Stored items

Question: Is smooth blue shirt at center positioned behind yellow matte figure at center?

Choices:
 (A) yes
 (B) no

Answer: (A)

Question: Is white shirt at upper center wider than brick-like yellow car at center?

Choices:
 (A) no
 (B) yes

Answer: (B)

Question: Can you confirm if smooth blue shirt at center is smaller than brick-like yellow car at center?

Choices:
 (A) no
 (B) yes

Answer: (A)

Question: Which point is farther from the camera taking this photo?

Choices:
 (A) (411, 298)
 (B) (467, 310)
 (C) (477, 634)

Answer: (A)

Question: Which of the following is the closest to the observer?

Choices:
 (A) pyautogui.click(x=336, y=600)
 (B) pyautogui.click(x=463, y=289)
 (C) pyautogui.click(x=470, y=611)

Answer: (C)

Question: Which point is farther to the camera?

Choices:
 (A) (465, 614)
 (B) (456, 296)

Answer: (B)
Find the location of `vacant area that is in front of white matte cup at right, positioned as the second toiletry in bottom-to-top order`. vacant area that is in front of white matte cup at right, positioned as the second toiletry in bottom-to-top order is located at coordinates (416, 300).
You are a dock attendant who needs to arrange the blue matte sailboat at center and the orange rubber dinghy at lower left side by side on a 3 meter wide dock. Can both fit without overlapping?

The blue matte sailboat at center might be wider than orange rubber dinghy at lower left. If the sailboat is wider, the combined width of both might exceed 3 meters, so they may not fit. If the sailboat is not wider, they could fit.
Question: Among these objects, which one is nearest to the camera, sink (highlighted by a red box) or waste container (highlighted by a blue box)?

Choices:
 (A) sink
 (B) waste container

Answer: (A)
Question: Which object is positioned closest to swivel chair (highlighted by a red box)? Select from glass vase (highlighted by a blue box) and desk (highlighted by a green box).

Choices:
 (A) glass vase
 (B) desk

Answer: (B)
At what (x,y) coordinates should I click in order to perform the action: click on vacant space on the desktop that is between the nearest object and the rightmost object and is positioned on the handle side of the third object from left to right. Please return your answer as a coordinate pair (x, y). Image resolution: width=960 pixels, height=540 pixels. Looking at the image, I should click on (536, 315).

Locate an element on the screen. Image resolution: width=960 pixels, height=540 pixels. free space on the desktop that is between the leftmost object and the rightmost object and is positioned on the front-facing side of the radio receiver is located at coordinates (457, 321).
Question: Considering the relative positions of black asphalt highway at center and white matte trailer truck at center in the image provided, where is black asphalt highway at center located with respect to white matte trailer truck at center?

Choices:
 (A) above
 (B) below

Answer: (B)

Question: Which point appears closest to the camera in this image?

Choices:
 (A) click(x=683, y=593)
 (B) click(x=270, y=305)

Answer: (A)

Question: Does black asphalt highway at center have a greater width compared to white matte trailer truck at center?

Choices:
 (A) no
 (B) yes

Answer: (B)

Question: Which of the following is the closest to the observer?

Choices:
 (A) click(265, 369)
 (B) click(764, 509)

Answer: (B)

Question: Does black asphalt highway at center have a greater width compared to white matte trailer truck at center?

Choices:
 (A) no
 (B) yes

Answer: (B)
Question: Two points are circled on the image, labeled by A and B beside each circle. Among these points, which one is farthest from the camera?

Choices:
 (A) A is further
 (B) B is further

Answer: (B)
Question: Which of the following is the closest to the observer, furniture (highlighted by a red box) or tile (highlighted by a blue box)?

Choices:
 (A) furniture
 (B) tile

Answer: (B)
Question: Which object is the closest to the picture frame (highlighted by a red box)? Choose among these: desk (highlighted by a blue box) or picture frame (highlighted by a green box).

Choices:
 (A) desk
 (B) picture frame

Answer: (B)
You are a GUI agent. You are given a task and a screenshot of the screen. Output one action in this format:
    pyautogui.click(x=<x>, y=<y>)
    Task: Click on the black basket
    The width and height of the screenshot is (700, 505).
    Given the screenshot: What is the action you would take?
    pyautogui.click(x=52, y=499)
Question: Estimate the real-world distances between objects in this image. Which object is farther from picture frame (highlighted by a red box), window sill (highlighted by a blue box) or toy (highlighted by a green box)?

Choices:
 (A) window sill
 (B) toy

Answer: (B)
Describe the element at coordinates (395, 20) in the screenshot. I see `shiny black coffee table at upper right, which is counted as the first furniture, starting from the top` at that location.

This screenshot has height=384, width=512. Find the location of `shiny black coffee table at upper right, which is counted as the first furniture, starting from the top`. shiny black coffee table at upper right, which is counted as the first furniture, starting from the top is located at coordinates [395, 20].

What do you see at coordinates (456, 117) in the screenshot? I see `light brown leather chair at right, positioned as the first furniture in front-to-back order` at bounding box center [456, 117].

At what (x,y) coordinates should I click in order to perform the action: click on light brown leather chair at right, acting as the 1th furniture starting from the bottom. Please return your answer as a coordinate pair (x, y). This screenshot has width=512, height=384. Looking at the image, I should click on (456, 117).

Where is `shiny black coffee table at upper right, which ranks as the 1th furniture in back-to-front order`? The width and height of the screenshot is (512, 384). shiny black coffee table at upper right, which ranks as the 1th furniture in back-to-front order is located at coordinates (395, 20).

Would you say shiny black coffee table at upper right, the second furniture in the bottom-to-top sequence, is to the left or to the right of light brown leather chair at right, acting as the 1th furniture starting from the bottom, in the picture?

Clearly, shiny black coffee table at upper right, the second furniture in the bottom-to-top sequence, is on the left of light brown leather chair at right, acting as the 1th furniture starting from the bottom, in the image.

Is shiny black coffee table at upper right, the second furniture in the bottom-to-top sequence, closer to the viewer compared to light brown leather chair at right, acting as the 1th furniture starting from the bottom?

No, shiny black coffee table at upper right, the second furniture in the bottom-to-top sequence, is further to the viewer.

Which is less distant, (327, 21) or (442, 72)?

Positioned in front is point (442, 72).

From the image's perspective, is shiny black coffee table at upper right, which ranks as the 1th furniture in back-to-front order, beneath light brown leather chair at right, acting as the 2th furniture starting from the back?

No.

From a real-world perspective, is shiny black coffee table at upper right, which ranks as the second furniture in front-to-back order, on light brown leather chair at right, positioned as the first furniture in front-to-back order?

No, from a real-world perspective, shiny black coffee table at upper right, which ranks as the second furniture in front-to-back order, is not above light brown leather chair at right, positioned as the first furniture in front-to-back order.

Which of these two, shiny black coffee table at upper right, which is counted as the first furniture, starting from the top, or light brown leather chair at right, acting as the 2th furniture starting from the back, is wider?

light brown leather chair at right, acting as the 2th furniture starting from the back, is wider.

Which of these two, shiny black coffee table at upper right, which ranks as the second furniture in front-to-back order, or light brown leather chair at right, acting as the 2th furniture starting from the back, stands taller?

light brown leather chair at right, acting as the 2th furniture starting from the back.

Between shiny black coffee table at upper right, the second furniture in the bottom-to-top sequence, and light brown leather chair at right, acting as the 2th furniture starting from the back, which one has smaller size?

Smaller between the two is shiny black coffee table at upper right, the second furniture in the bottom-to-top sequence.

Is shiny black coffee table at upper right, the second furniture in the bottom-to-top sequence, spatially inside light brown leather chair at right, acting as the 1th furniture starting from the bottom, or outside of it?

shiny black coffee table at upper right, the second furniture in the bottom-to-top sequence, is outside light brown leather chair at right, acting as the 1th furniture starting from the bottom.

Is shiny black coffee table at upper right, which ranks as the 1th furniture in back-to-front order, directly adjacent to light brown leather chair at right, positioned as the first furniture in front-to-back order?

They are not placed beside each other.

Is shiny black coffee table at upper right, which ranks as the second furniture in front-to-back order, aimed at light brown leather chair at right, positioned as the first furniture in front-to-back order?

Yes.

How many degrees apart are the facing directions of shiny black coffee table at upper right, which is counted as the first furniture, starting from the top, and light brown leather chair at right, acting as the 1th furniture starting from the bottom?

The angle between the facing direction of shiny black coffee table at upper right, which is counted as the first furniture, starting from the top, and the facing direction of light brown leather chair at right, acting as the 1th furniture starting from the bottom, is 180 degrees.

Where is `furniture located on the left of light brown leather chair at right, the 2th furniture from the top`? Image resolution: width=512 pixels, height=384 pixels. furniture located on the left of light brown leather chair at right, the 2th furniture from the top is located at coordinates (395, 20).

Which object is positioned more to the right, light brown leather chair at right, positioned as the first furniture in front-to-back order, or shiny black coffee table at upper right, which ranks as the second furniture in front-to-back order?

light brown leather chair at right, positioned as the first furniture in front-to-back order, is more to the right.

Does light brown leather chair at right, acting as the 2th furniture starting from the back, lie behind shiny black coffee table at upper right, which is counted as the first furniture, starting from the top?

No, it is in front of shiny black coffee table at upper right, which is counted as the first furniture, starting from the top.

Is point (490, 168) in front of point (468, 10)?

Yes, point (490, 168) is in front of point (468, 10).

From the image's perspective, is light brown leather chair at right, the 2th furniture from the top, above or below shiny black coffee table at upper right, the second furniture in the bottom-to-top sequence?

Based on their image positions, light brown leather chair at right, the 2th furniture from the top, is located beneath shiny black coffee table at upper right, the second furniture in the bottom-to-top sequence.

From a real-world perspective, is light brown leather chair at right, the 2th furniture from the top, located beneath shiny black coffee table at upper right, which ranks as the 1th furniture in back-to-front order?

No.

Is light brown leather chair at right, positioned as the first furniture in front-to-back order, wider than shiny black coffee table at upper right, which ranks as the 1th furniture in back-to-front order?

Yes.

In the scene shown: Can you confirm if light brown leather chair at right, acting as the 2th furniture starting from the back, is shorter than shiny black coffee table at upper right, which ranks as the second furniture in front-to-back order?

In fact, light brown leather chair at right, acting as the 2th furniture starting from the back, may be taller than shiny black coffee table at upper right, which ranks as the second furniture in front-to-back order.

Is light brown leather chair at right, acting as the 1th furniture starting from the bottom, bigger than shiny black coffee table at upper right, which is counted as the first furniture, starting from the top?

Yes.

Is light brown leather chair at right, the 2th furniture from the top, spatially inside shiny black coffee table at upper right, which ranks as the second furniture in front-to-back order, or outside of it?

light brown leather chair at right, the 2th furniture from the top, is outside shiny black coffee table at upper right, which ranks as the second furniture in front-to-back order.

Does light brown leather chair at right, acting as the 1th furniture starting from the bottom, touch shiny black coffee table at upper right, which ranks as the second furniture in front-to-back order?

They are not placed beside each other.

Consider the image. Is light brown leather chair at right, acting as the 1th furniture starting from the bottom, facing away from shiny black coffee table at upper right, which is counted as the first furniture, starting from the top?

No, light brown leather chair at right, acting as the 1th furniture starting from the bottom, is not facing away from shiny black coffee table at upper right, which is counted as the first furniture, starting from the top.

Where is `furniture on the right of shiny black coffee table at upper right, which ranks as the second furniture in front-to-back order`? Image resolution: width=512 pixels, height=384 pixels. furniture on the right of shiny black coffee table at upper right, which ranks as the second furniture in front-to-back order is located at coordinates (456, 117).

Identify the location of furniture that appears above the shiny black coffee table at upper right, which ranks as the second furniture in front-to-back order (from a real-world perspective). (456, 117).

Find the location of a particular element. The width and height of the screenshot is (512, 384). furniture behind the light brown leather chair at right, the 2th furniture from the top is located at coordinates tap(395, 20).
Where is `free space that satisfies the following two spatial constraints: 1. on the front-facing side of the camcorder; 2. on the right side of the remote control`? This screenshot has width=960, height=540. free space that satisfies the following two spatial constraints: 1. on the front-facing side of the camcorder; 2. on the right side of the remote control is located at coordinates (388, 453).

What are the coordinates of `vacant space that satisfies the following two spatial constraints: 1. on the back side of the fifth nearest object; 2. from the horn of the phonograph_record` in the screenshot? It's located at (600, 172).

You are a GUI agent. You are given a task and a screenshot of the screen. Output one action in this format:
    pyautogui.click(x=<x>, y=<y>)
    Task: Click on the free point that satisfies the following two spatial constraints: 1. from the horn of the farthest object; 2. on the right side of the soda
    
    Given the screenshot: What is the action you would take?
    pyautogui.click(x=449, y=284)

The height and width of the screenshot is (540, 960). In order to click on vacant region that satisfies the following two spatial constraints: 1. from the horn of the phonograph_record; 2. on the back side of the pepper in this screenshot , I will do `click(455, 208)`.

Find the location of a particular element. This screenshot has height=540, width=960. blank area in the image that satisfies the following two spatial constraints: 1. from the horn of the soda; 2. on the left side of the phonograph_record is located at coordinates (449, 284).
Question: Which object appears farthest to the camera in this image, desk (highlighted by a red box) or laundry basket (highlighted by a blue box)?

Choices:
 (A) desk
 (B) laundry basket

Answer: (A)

WHAT YOU NEED TO DO =>
Begin at the line above that contains "Question: Which point is farther to" and stop after the line that contains "(B) (456, 296)". Render only those lines as a Markdown table with the columns Row and Text, numbering each row and leaving out blank lines.

PROBLEM SOLUTION =>
| Row | Text |
|---|---|
| 1 | Question: Which point is farther to the camera? |
| 2 | Choices: |
| 3 |  (A) (465, 614) |
| 4 |  (B) (456, 296) |